# What you have to do
From the first line to the last, set down the material exactly and drop every picture.
**** Dataset content
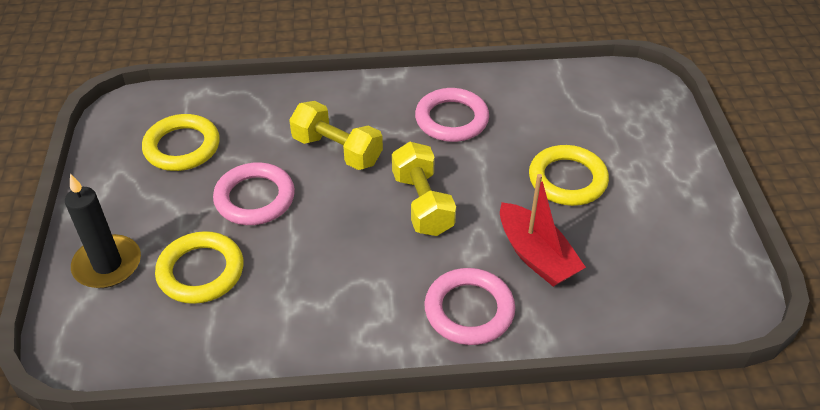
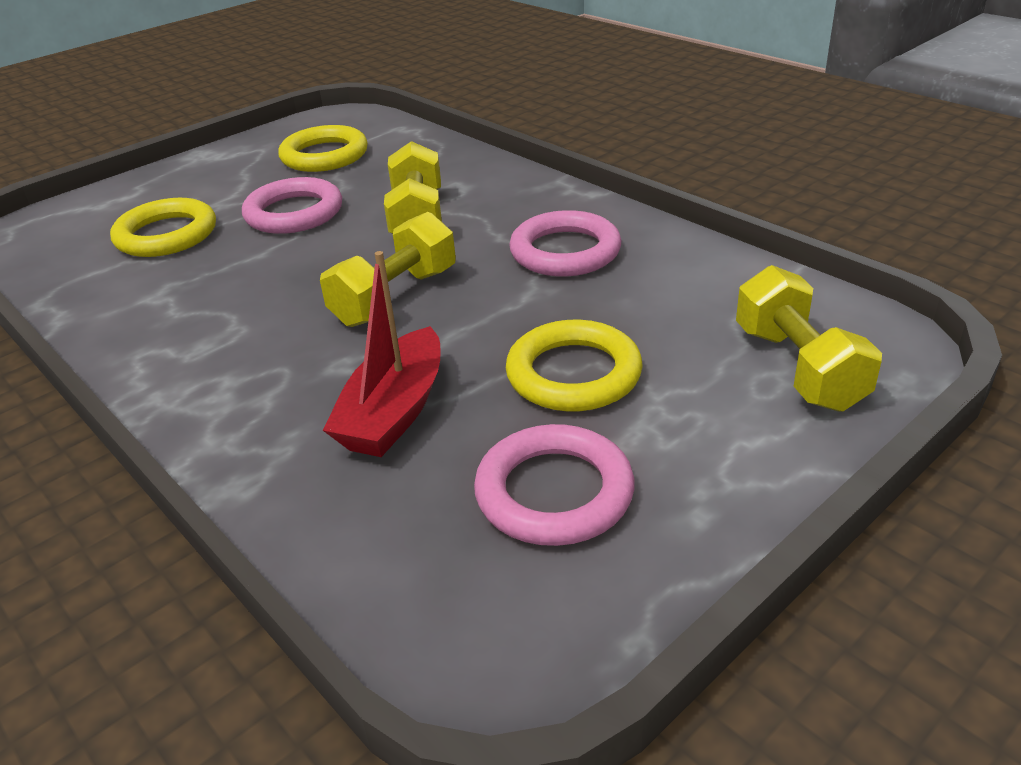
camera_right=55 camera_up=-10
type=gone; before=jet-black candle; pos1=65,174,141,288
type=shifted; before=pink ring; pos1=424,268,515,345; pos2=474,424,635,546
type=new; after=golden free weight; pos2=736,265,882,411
********
# Task output
camera_right=55 camera_up=-10
type=gone; before=jet-black candle; pos1=65,174,141,288
type=shifted; before=pink ring; pos1=424,268,515,345; pos2=474,424,635,546
type=new; after=golden free weight; pos2=736,265,882,411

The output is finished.